DATA SHOWN.
:::

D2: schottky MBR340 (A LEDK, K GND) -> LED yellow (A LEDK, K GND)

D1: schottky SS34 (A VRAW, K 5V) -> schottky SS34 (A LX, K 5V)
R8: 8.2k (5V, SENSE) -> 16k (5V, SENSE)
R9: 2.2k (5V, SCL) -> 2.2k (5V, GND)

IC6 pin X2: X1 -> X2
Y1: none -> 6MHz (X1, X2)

:::

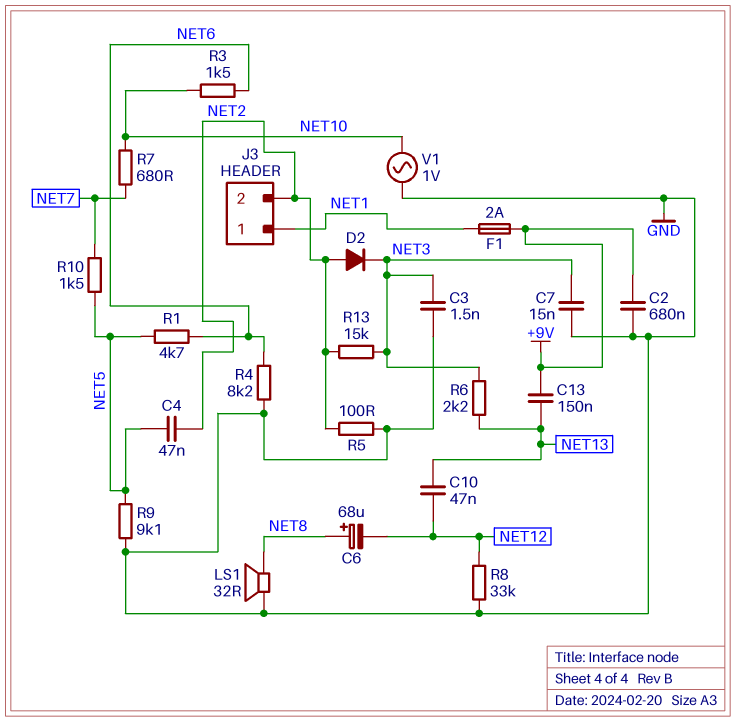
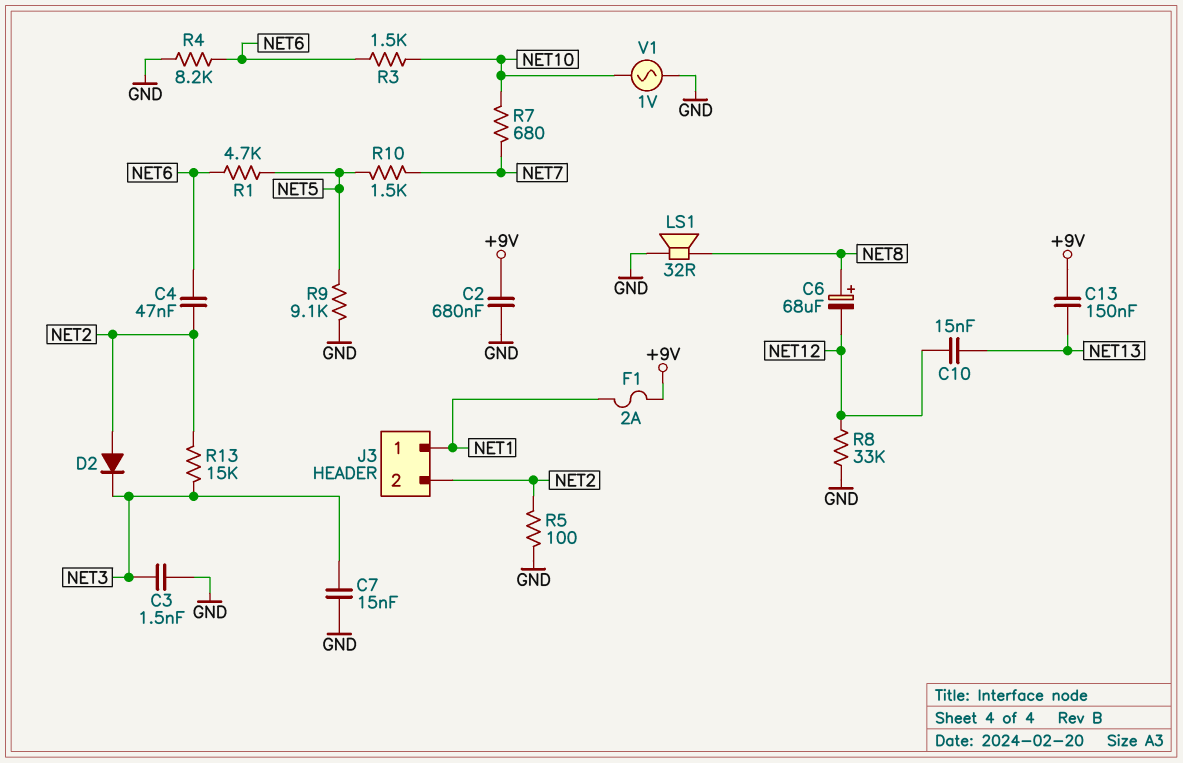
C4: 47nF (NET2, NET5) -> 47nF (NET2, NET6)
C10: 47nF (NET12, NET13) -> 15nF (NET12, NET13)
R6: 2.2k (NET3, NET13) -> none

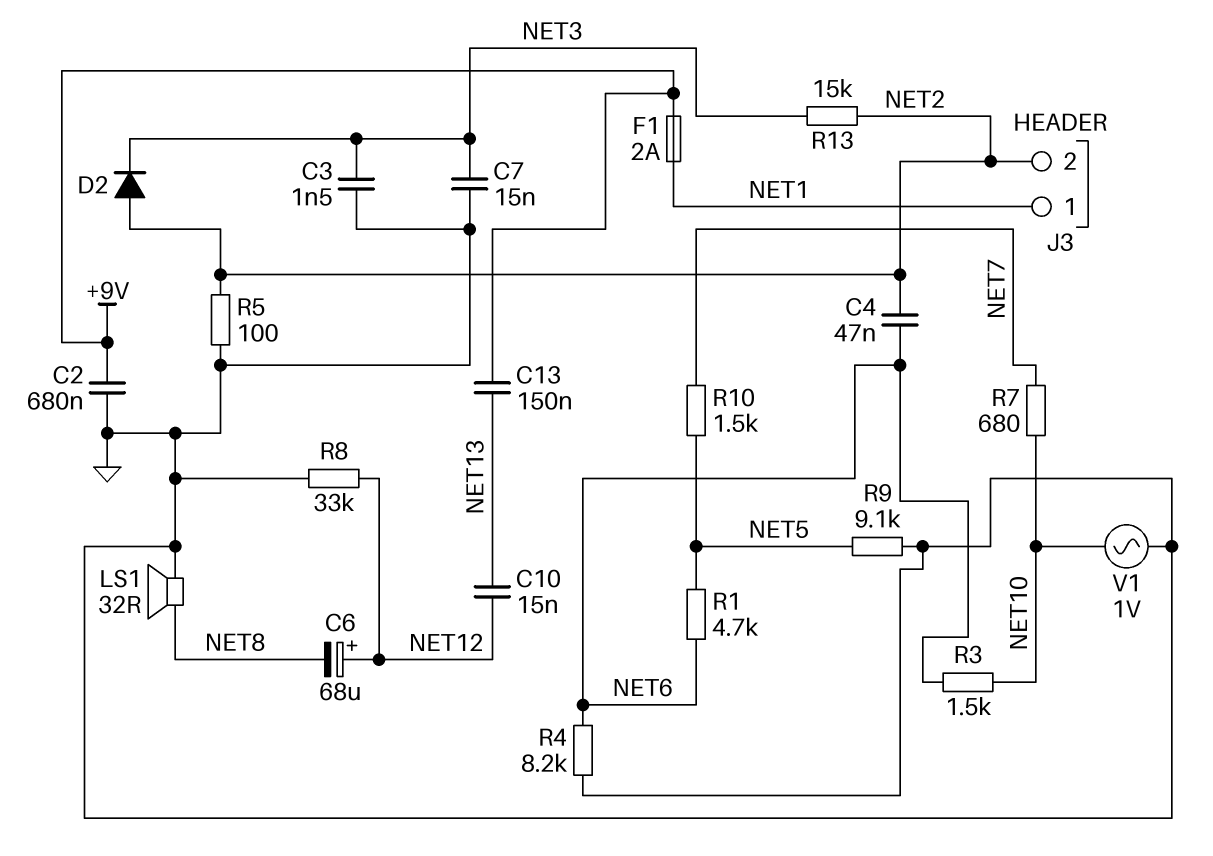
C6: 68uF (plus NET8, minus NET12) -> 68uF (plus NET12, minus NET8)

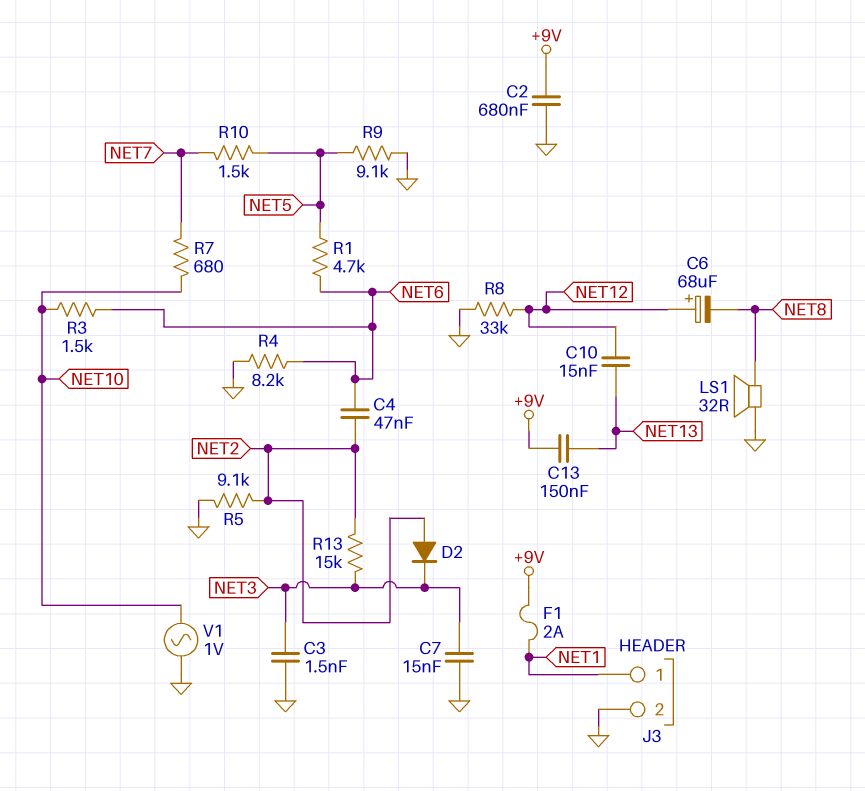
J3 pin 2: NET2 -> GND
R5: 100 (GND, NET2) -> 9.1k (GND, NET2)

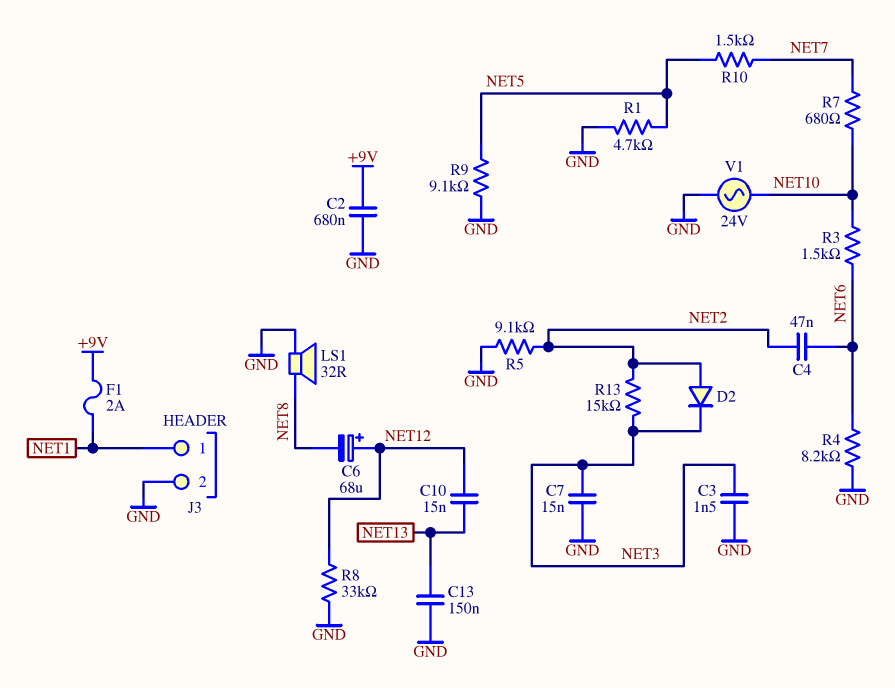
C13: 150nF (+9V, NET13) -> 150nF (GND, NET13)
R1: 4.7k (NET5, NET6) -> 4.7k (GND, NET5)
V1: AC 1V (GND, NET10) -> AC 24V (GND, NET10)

:::

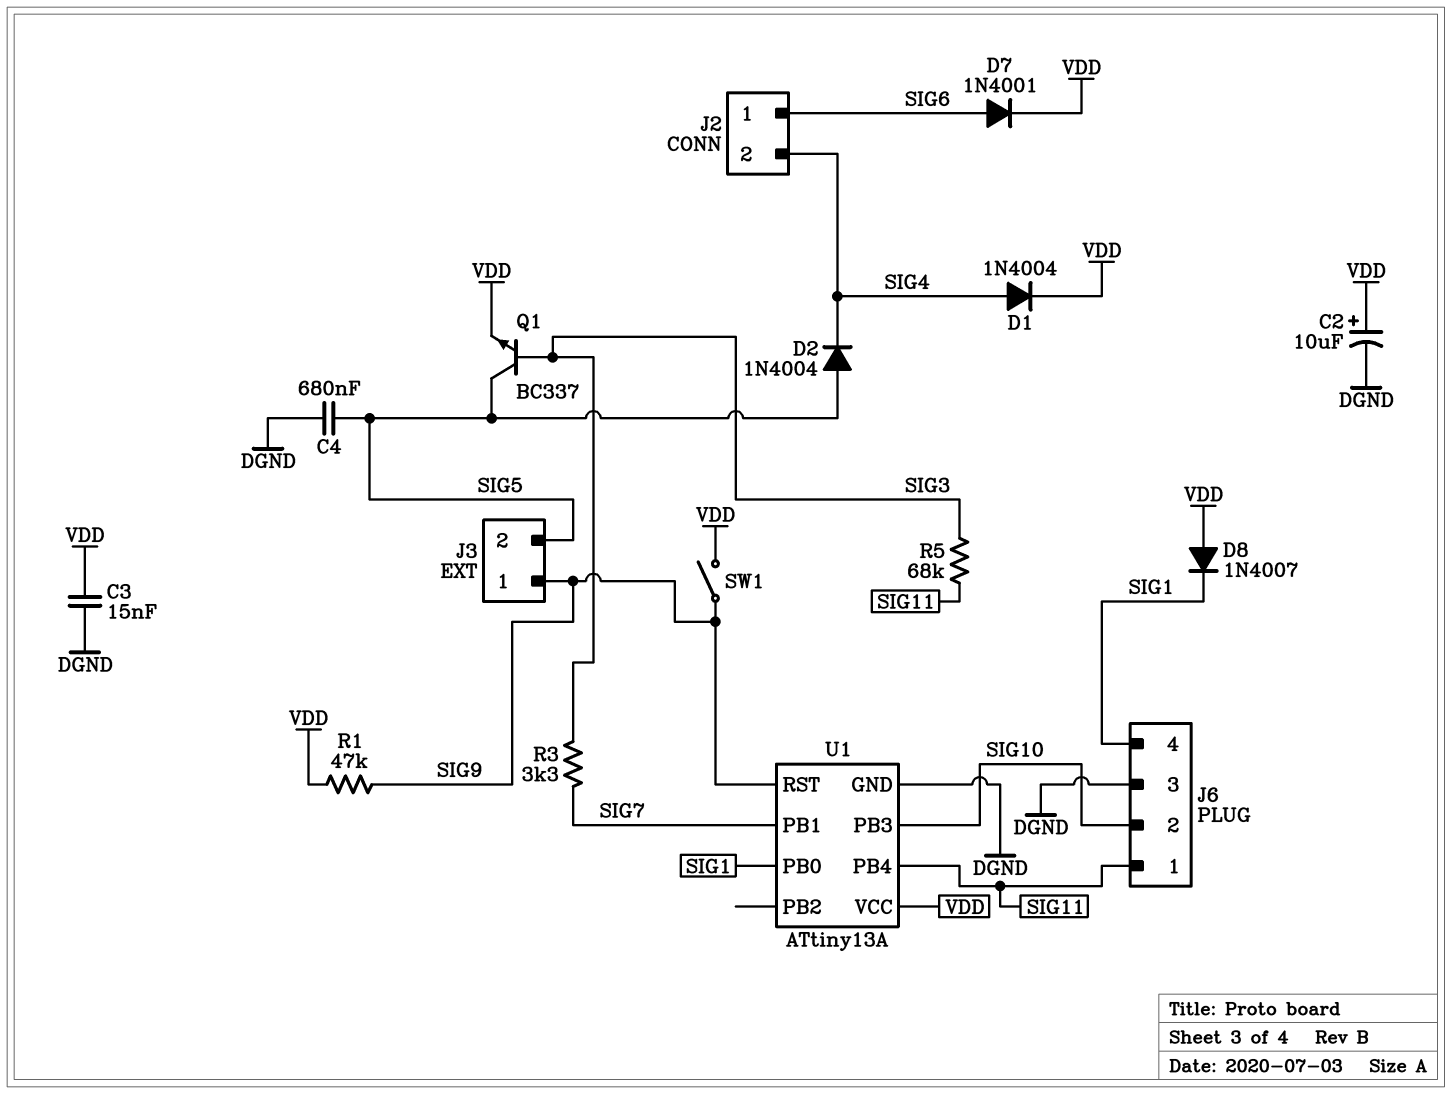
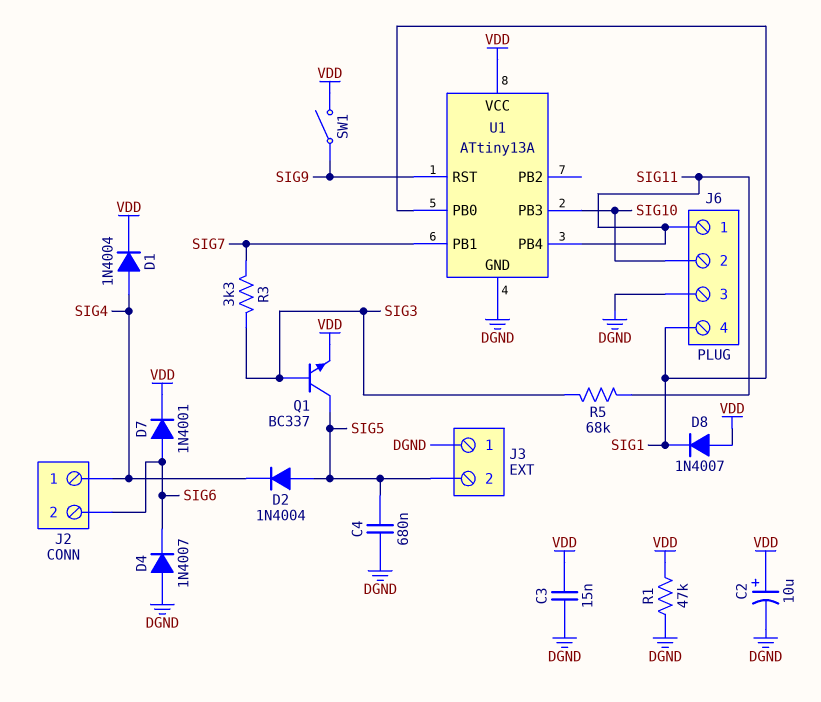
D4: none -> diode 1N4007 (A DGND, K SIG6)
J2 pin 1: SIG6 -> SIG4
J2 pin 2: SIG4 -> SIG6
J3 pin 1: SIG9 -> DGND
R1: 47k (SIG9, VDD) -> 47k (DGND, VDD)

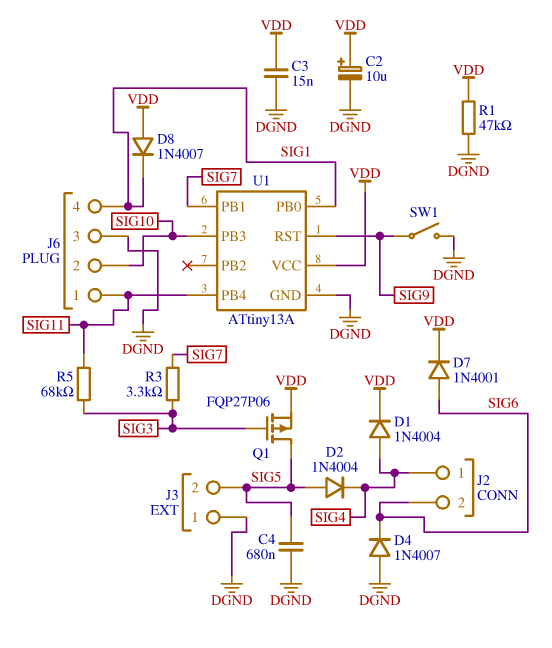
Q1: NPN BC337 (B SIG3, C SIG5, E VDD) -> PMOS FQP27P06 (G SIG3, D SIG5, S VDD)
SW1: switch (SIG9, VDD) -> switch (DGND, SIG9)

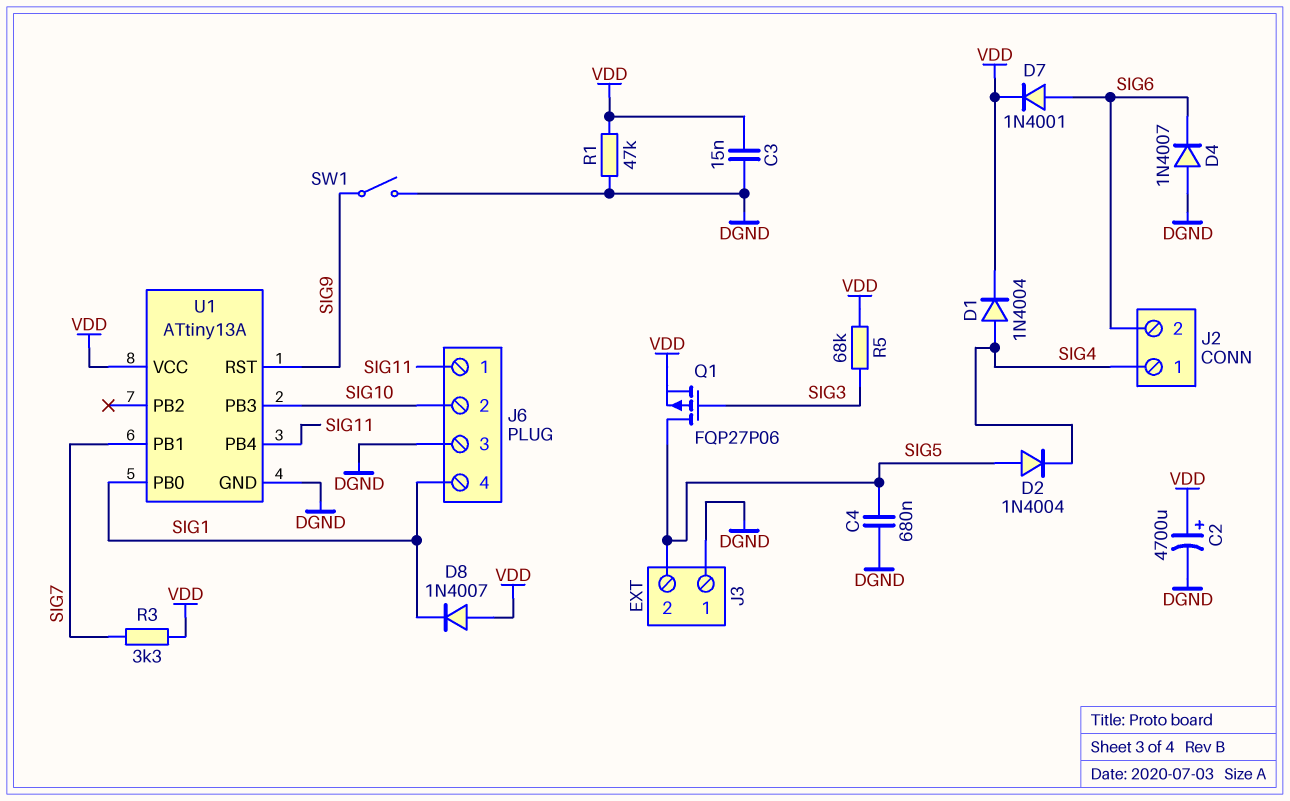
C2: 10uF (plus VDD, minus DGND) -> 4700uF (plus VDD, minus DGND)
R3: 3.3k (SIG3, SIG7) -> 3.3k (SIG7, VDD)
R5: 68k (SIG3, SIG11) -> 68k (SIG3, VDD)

:::

WHAT YOU NEED TO DO. Your answer should be the lines of the listing above between the line holding "R8: 8.2k (5V, SENSE) -> 16k (5V, SENSE)" and the line holding "Y1: none -> 6MHz (X1, X2)", inclusive, restated word for word and alone.

WRITTEN SOLUTION.
R8: 8.2k (5V, SENSE) -> 16k (5V, SENSE)
R9: 2.2k (5V, SCL) -> 2.2k (5V, GND)

IC6 pin X2: X1 -> X2
Y1: none -> 6MHz (X1, X2)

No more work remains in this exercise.